Data entries:
= Beginning of Section =
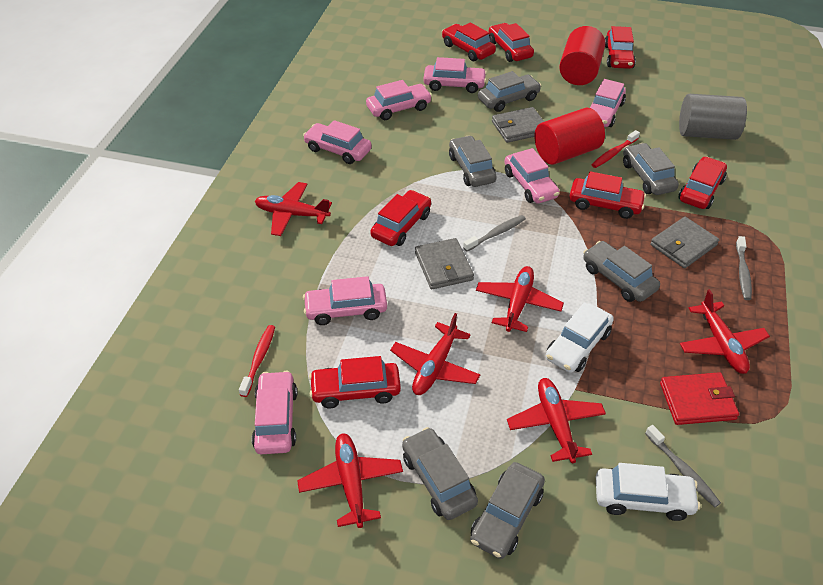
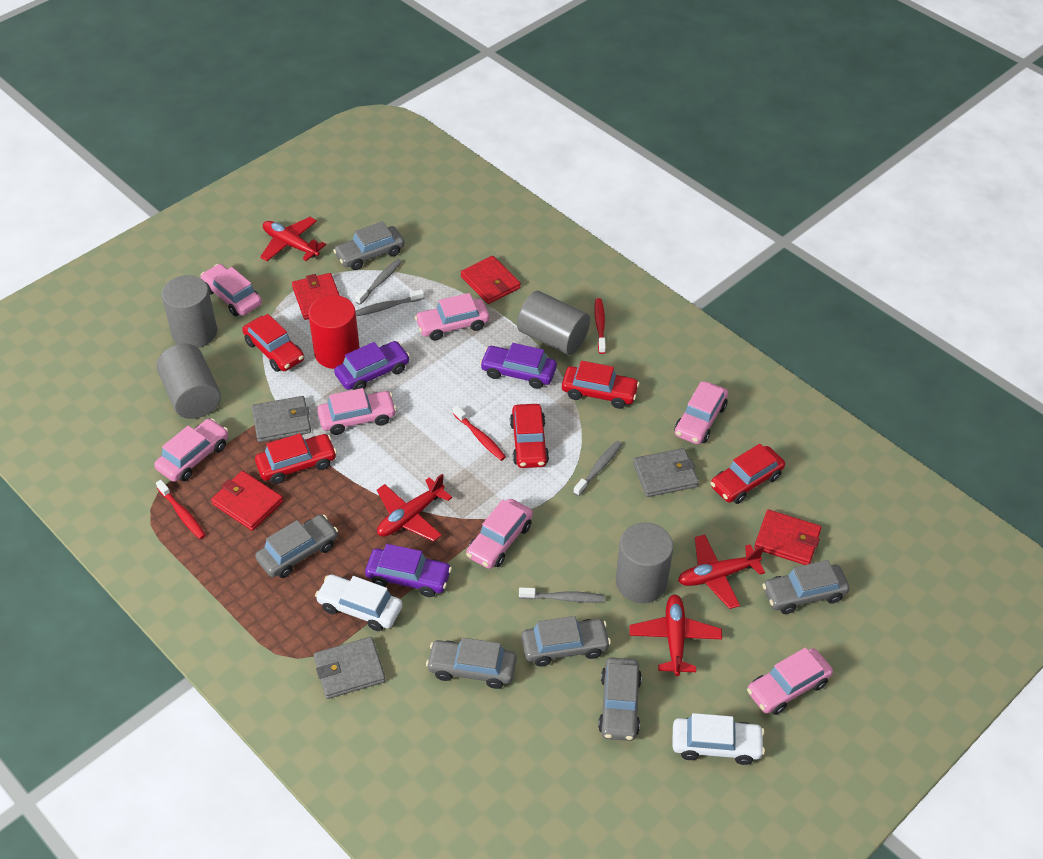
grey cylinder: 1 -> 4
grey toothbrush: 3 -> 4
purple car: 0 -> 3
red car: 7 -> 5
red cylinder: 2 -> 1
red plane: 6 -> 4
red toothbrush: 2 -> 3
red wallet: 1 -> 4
= End of Section =
= Beginning of Section =
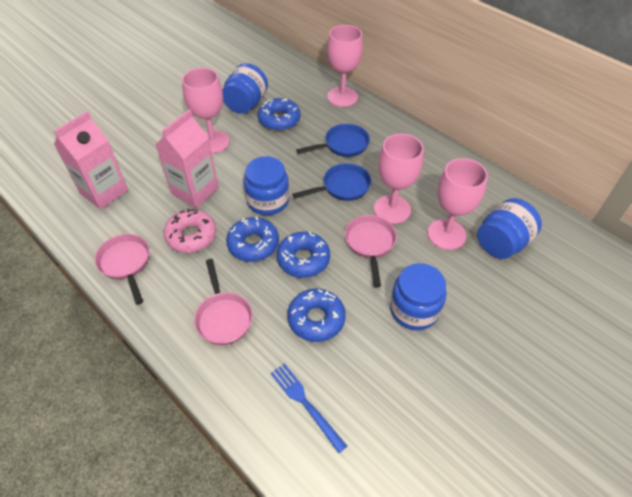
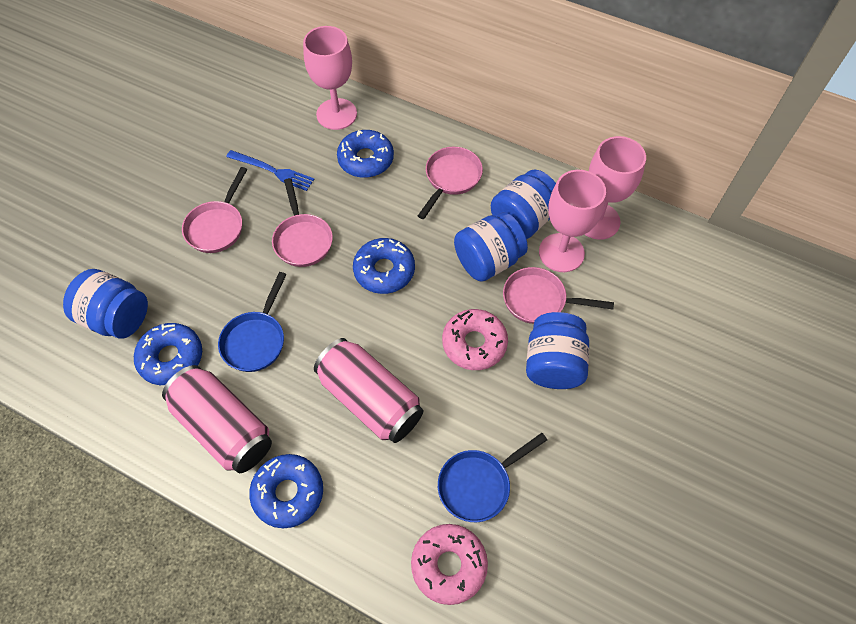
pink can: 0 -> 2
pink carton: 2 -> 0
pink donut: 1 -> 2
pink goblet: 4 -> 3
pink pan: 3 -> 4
= End of Section =
**TASK STATEMENT**
Where a line in the entries holds the word "toothbrush", copy that line.

**ANSWER TO THIS PROBLEM**
grey toothbrush: 3 -> 4
red toothbrush: 2 -> 3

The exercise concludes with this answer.